---------- TASK DATA

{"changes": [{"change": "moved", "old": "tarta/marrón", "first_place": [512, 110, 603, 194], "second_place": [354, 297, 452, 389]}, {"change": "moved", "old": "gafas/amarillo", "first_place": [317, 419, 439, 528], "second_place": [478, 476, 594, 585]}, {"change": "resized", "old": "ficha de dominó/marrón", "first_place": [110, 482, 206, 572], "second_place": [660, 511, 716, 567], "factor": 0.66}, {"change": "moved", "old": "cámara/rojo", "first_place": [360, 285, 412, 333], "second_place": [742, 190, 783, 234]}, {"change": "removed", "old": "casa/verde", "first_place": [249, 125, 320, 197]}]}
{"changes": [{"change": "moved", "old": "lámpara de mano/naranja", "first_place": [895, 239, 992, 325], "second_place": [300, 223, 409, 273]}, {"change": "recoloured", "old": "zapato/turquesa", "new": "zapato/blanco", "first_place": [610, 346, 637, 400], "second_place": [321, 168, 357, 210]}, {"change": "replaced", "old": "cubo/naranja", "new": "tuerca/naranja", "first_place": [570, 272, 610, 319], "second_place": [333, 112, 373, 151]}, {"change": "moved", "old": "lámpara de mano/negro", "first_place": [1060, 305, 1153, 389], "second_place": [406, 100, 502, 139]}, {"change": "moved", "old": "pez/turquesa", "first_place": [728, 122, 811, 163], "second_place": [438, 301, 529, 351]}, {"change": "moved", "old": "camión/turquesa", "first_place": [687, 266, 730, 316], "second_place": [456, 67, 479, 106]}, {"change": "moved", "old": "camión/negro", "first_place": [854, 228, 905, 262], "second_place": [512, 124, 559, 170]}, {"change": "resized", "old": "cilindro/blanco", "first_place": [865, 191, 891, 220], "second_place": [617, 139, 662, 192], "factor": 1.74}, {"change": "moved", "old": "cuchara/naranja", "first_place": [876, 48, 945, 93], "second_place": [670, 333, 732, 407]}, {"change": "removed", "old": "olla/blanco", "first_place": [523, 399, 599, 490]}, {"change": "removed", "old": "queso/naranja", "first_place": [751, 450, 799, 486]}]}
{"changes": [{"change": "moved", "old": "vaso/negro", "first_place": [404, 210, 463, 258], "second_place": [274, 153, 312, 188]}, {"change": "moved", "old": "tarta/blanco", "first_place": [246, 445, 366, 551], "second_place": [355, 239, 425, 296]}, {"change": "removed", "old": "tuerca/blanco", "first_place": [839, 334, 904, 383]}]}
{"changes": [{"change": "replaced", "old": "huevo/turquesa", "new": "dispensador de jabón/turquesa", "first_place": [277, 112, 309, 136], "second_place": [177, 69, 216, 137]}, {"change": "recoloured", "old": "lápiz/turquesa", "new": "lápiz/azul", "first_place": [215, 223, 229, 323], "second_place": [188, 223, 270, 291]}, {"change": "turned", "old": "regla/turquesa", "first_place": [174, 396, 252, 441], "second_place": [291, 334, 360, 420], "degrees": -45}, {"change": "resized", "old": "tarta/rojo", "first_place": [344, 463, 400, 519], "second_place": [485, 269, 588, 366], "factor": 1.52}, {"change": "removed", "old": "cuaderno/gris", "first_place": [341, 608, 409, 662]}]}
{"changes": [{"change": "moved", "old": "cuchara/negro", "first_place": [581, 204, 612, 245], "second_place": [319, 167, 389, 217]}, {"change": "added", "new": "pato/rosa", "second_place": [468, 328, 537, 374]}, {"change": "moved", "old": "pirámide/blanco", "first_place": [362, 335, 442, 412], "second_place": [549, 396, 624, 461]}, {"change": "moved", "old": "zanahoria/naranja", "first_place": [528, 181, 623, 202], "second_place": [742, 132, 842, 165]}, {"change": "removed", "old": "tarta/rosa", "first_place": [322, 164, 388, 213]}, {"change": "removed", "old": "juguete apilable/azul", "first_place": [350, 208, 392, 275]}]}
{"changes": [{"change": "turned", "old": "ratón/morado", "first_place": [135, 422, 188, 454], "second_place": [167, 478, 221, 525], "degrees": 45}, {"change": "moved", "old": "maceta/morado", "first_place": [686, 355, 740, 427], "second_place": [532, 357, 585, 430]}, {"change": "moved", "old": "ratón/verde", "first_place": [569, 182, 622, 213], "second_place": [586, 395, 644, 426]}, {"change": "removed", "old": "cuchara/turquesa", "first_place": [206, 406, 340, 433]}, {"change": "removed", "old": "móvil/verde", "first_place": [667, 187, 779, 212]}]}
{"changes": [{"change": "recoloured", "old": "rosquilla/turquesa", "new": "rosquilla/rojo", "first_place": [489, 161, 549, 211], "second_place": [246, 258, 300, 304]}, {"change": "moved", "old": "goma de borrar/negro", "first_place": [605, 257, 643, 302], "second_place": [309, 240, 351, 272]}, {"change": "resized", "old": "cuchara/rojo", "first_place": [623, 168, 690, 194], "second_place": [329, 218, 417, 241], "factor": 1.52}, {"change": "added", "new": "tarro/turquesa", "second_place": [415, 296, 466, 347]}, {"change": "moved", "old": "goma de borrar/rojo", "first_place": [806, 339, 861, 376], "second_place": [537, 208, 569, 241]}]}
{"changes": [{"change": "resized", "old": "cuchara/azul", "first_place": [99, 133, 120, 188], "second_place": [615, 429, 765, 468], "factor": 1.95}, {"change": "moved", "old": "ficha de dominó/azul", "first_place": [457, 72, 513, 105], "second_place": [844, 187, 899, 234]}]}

--------------------

Your job is to restate all of the data word for word.

** SOLUTION FOR THIS EXERCISE **
{"changes": [{"change": "moved", "old": "tarta/marrón", "first_place": [512, 110, 603, 194], "second_place": [354, 297, 452, 389]}, {"change": "moved", "old": "gafas/amarillo", "first_place": [317, 419, 439, 528], "second_place": [478, 476, 594, 585]}, {"change": "resized", "old": "ficha de dominó/marrón", "first_place": [110, 482, 206, 572], "second_place": [660, 511, 716, 567], "factor": 0.66}, {"change": "moved", "old": "cámara/rojo", "first_place": [360, 285, 412, 333], "second_place": [742, 190, 783, 234]}, {"change": "removed", "old": "casa/verde", "first_place": [249, 125, 320, 197]}]}
{"changes": [{"change": "moved", "old": "lámpara de mano/naranja", "first_place": [895, 239, 992, 325], "second_place": [300, 223, 409, 273]}, {"change": "recoloured", "old": "zapato/turquesa", "new": "zapato/blanco", "first_place": [610, 346, 637, 400], "second_place": [321, 168, 357, 210]}, {"change": "replaced", "old": "cubo/naranja", "new": "tuerca/naranja", "first_place": [570, 272, 610, 319], "second_place": [333, 112, 373, 151]}, {"change": "moved", "old": "lámpara de mano/negro", "first_place": [1060, 305, 1153, 389], "second_place": [406, 100, 502, 139]}, {"change": "moved", "old": "pez/turquesa", "first_place": [728, 122, 811, 163], "second_place": [438, 301, 529, 351]}, {"change": "moved", "old": "camión/turquesa", "first_place": [687, 266, 730, 316], "second_place": [456, 67, 479, 106]}, {"change": "moved", "old": "camión/negro", "first_place": [854, 228, 905, 262], "second_place": [512, 124, 559, 170]}, {"change": "resized", "old": "cilindro/blanco", "first_place": [865, 191, 891, 220], "second_place": [617, 139, 662, 192], "factor": 1.74}, {"change": "moved", "old": "cuchara/naranja", "first_place": [876, 48, 945, 93], "second_place": [670, 333, 732, 407]}, {"change": "removed", "old": "olla/blanco", "first_place": [523, 399, 599, 490]}, {"change": "removed", "old": "queso/naranja", "first_place": [751, 450, 799, 486]}]}
{"changes": [{"change": "moved", "old": "vaso/negro", "first_place": [404, 210, 463, 258], "second_place": [274, 153, 312, 188]}, {"change": "moved", "old": "tarta/blanco", "first_place": [246, 445, 366, 551], "second_place": [355, 239, 425, 296]}, {"change": "removed", "old": "tuerca/blanco", "first_place": [839, 334, 904, 383]}]}
{"changes": [{"change": "replaced", "old": "huevo/turquesa", "new": "dispensador de jabón/turquesa", "first_place": [277, 112, 309, 136], "second_place": [177, 69, 216, 137]}, {"change": "recoloured", "old": "lápiz/turquesa", "new": "lápiz/azul", "first_place": [215, 223, 229, 323], "second_place": [188, 223, 270, 291]}, {"change": "turned", "old": "regla/turquesa", "first_place": [174, 396, 252, 441], "second_place": [291, 334, 360, 420], "degrees": -45}, {"change": "resized", "old": "tarta/rojo", "first_place": [344, 463, 400, 519], "second_place": [485, 269, 588, 366], "factor": 1.52}, {"change": "removed", "old": "cuaderno/gris", "first_place": [341, 608, 409, 662]}]}
{"changes": [{"change": "moved", "old": "cuchara/negro", "first_place": [581, 204, 612, 245], "second_place": [319, 167, 389, 217]}, {"change": "added", "new": "pato/rosa", "second_place": [468, 328, 537, 374]}, {"change": "moved", "old": "pirámide/blanco", "first_place": [362, 335, 442, 412], "second_place": [549, 396, 624, 461]}, {"change": "moved", "old": "zanahoria/naranja", "first_place": [528, 181, 623, 202], "second_place": [742, 132, 842, 165]}, {"change": "removed", "old": "tarta/rosa", "first_place": [322, 164, 388, 213]}, {"change": "removed", "old": "juguete apilable/azul", "first_place": [350, 208, 392, 275]}]}
{"changes": [{"change": "turned", "old": "ratón/morado", "first_place": [135, 422, 188, 454], "second_place": [167, 478, 221, 525], "degrees": 45}, {"change": "moved", "old": "maceta/morado", "first_place": [686, 355, 740, 427], "second_place": [532, 357, 585, 430]}, {"change": "moved", "old": "ratón/verde", "first_place": [569, 182, 622, 213], "second_place": [586, 395, 644, 426]}, {"change": "removed", "old": "cuchara/turquesa", "first_place": [206, 406, 340, 433]}, {"change": "removed", "old": "móvil/verde", "first_place": [667, 187, 779, 212]}]}
{"changes": [{"change": "recoloured", "old": "rosquilla/turquesa", "new": "rosquilla/rojo", "first_place": [489, 161, 549, 211], "second_place": [246, 258, 300, 304]}, {"change": "moved", "old": "goma de borrar/negro", "first_place": [605, 257, 643, 302], "second_place": [309, 240, 351, 272]}, {"change": "resized", "old": "cuchara/rojo", "first_place": [623, 168, 690, 194], "second_place": [329, 218, 417, 241], "factor": 1.52}, {"change": "added", "new": "tarro/turquesa", "second_place": [415, 296, 466, 347]}, {"change": "moved", "old": "goma de borrar/rojo", "first_place": [806, 339, 861, 376], "second_place": [537, 208, 569, 241]}]}
{"changes": [{"change": "resized", "old": "cuchara/azul", "first_place": [99, 133, 120, 188], "second_place": [615, 429, 765, 468], "factor": 1.95}, {"change": "moved", "old": "ficha de dominó/azul", "first_place": [457, 72, 513, 105], "second_place": [844, 187, 899, 234]}]}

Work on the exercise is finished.